• **About this task**:
Pictures are not part of the answer. Return the lines from the one containing "KEYS3 pin K1: D6 -> A4" through the end of the data, both included, exactly as they appear.

• **Provided data**:

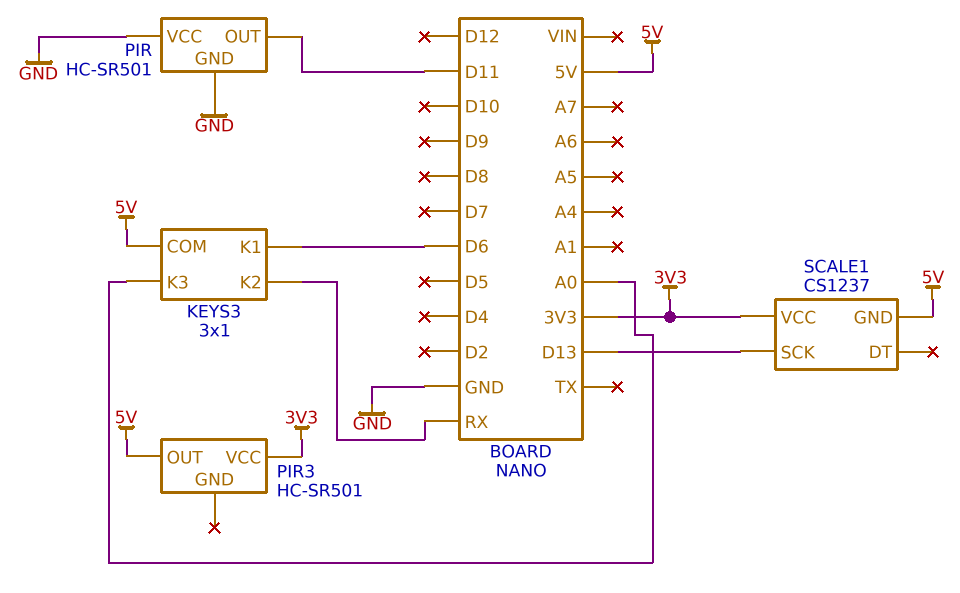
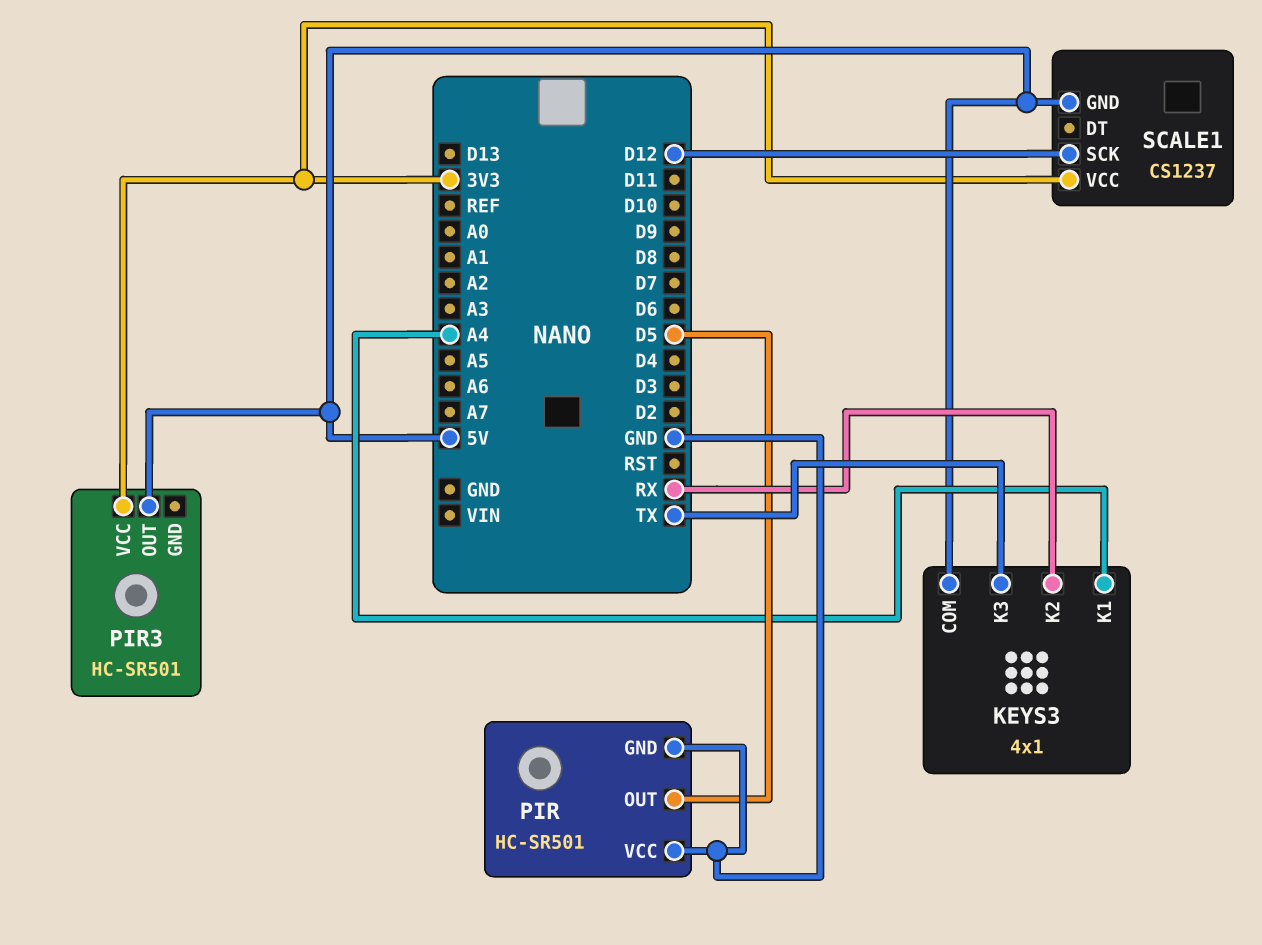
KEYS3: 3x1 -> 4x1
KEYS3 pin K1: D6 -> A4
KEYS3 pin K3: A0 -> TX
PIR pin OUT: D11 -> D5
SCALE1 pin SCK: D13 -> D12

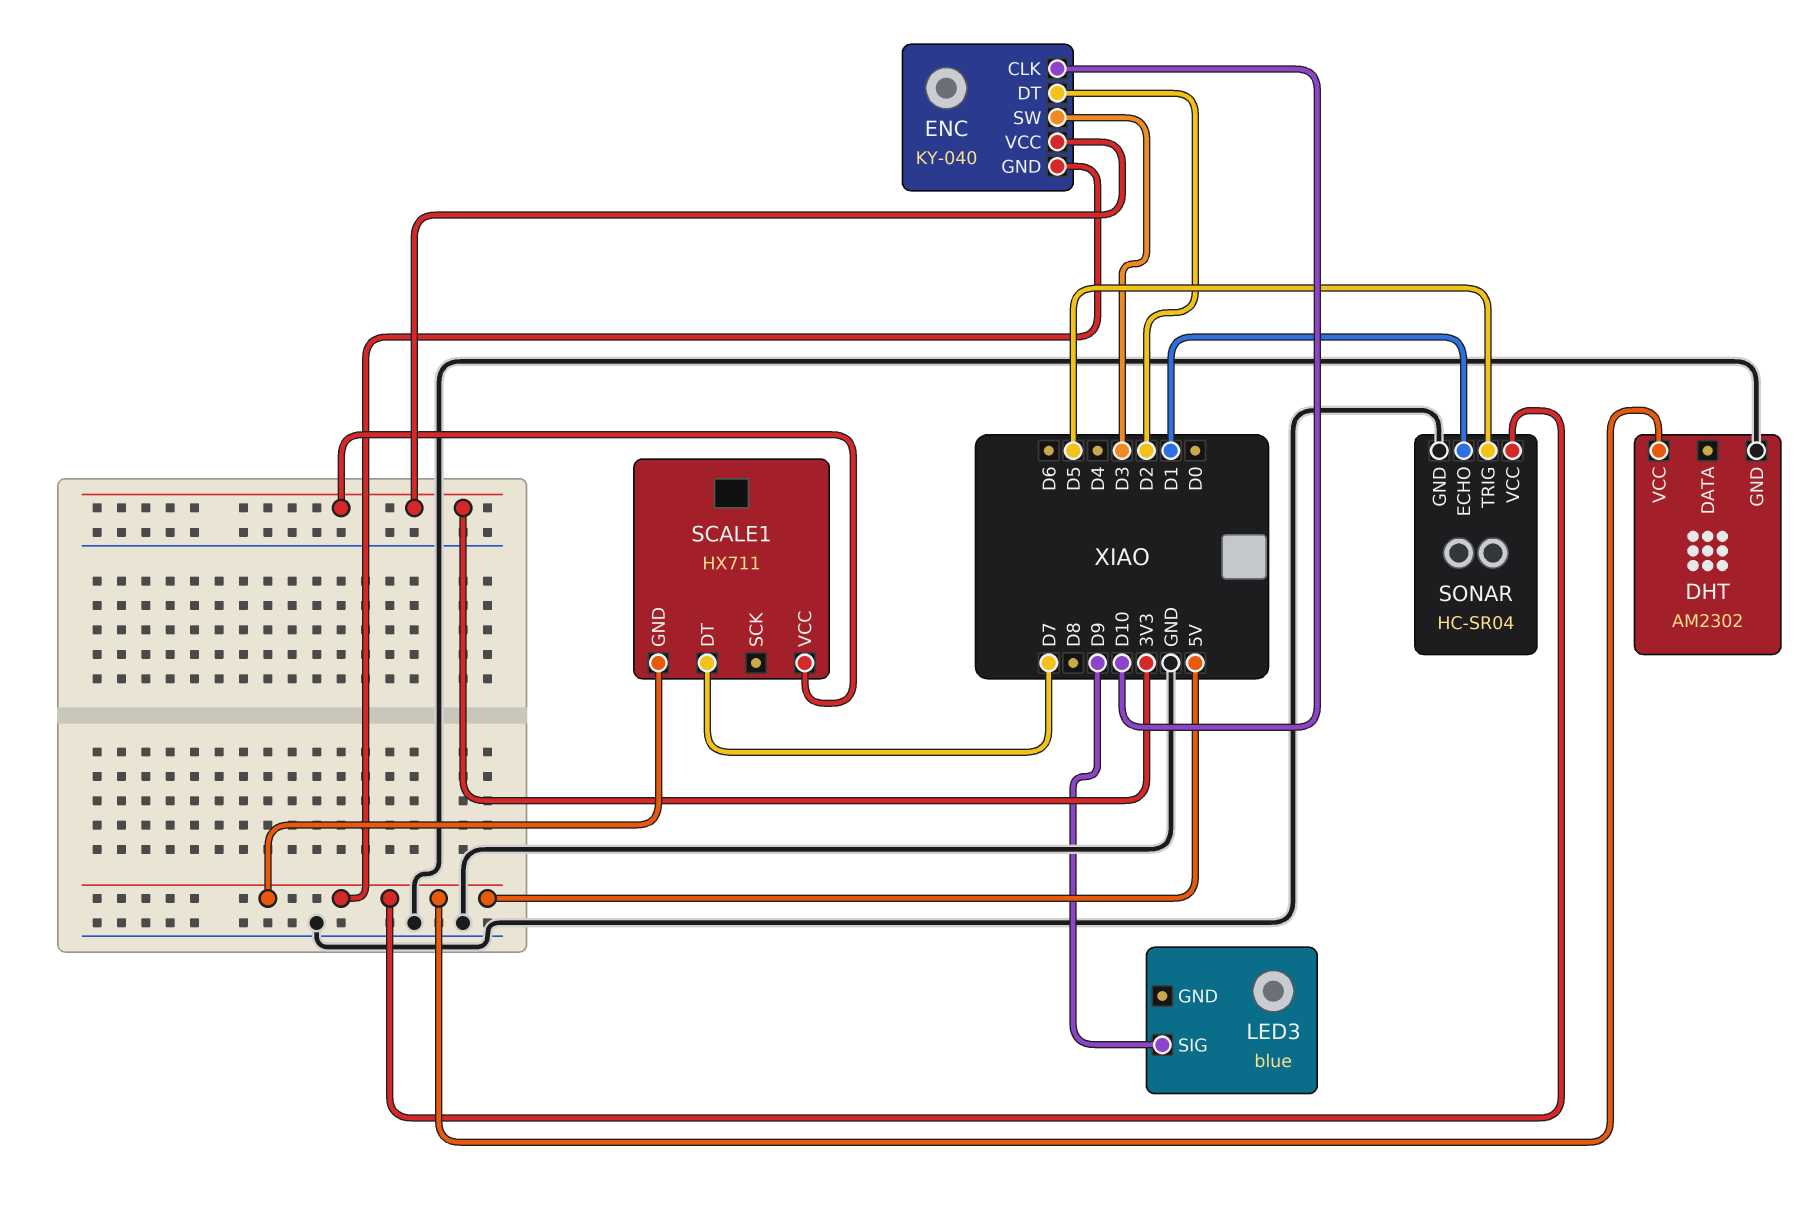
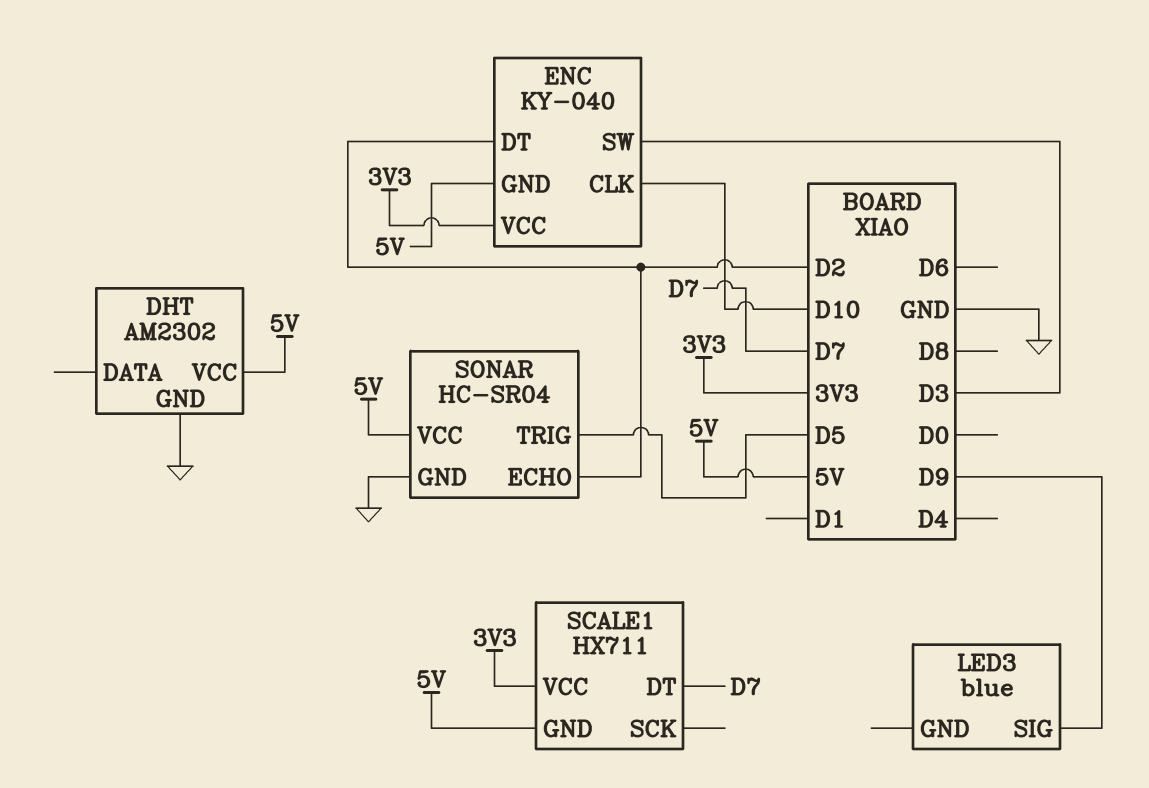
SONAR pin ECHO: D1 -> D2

• **Exercise answer**:
KEYS3 pin K1: D6 -> A4
KEYS3 pin K3: A0 -> TX
PIR pin OUT: D11 -> D5
SCALE1 pin SCK: D13 -> D12

SONAR pin ECHO: D1 -> D2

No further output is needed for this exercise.